- **HOW TO COMPLETE THIS TASK**: Every line in the data below from the one containing "none -> brown plate E2 level 2" down to the one containing "brown brick E4:E5", both included, must be retyped exactly; no other line is to appear.

- **Source data**:
=======

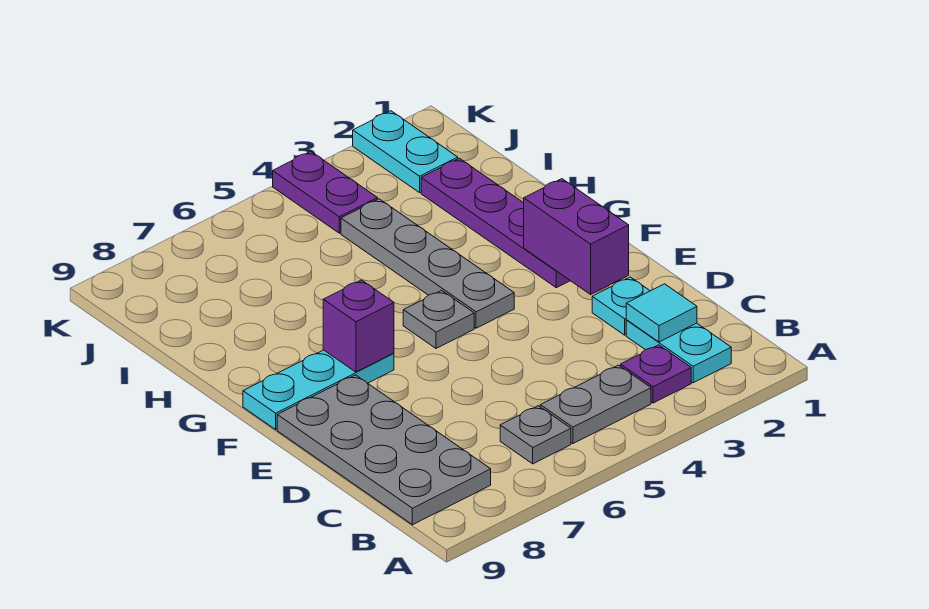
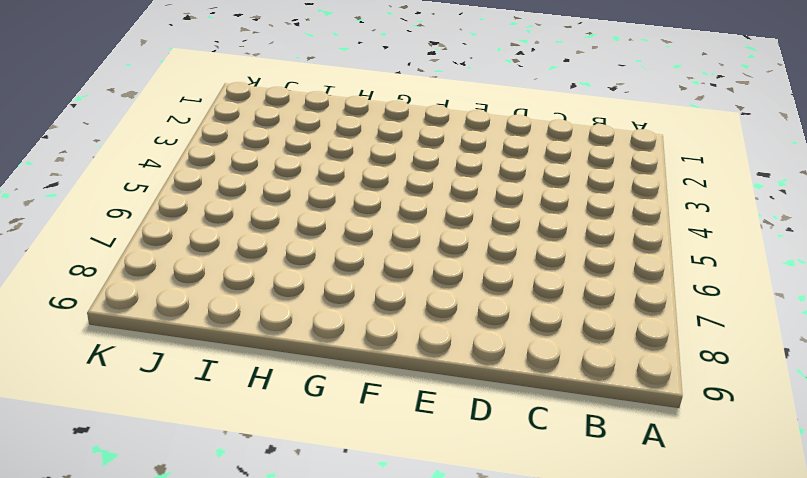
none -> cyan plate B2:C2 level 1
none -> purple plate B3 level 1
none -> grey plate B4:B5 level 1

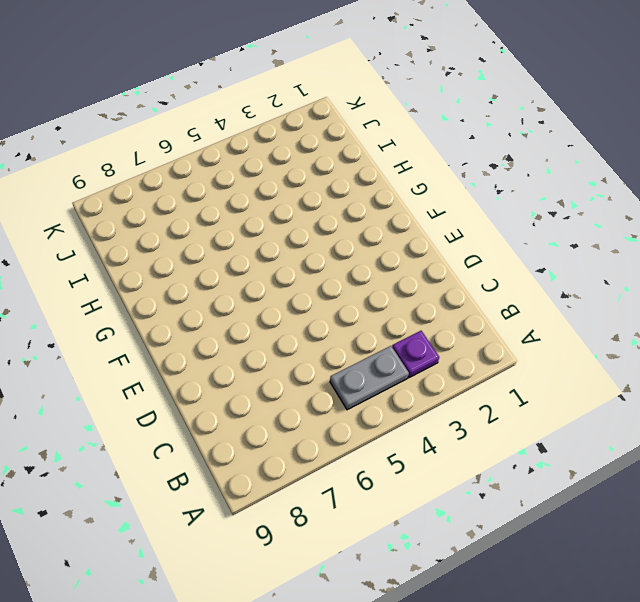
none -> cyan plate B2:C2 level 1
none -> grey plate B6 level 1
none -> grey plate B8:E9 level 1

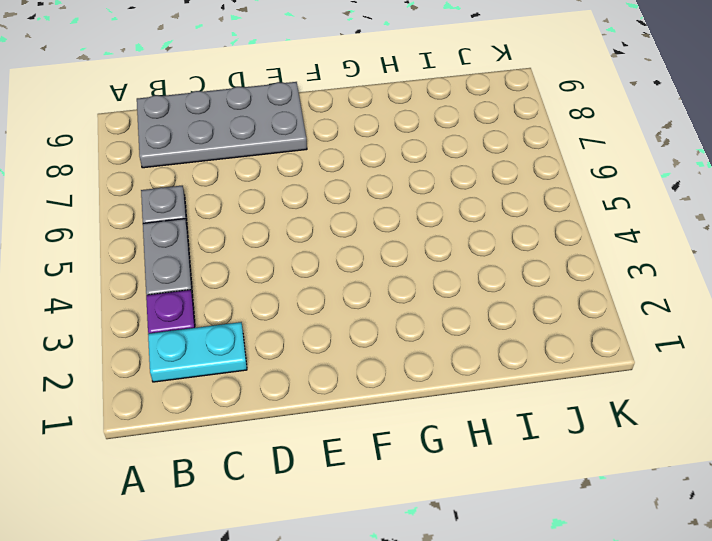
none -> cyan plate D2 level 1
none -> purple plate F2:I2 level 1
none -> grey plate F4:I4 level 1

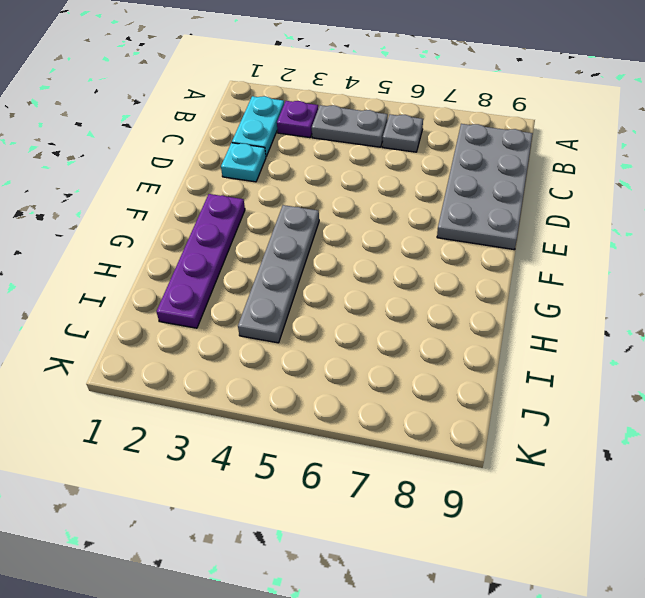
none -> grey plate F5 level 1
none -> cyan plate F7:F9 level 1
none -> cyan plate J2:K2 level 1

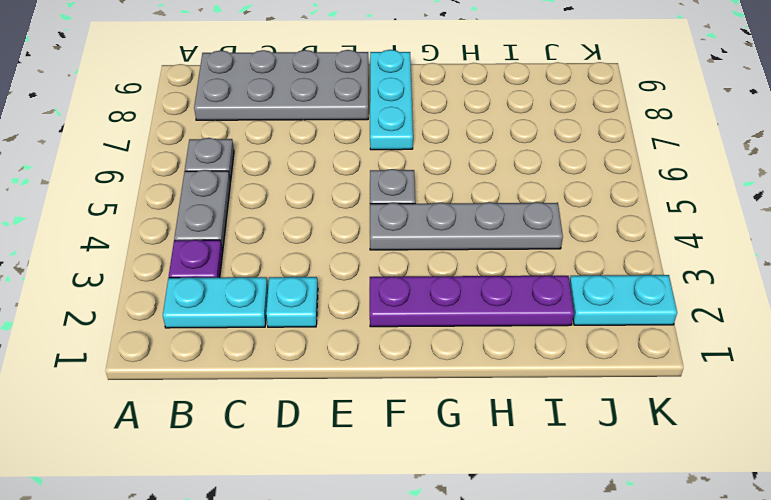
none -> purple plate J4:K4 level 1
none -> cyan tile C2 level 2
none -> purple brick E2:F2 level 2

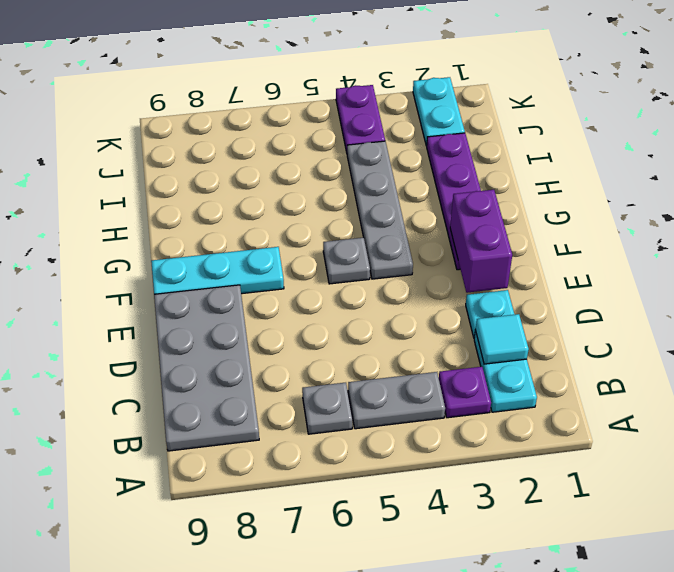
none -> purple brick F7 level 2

=======

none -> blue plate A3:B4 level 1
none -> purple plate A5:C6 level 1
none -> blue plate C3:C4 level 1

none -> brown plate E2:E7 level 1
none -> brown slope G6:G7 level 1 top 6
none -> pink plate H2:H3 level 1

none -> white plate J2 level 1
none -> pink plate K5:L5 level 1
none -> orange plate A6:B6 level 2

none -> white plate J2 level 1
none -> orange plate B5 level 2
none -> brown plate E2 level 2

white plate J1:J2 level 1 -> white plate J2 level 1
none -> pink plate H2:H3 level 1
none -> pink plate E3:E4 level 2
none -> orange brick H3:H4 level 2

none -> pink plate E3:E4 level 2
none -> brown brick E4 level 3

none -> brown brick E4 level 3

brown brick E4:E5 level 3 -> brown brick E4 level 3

=======

- **REPLY TO THE EXERCISE**:
none -> brown plate E2 level 2

white plate J1:J2 level 1 -> white plate J2 level 1
none -> pink plate H2:H3 level 1
none -> pink plate E3:E4 level 2
none -> orange brick H3:H4 level 2

none -> pink plate E3:E4 level 2
none -> brown brick E4 level 3

none -> brown brick E4 level 3

brown brick E4:E5 level 3 -> brown brick E4 level 3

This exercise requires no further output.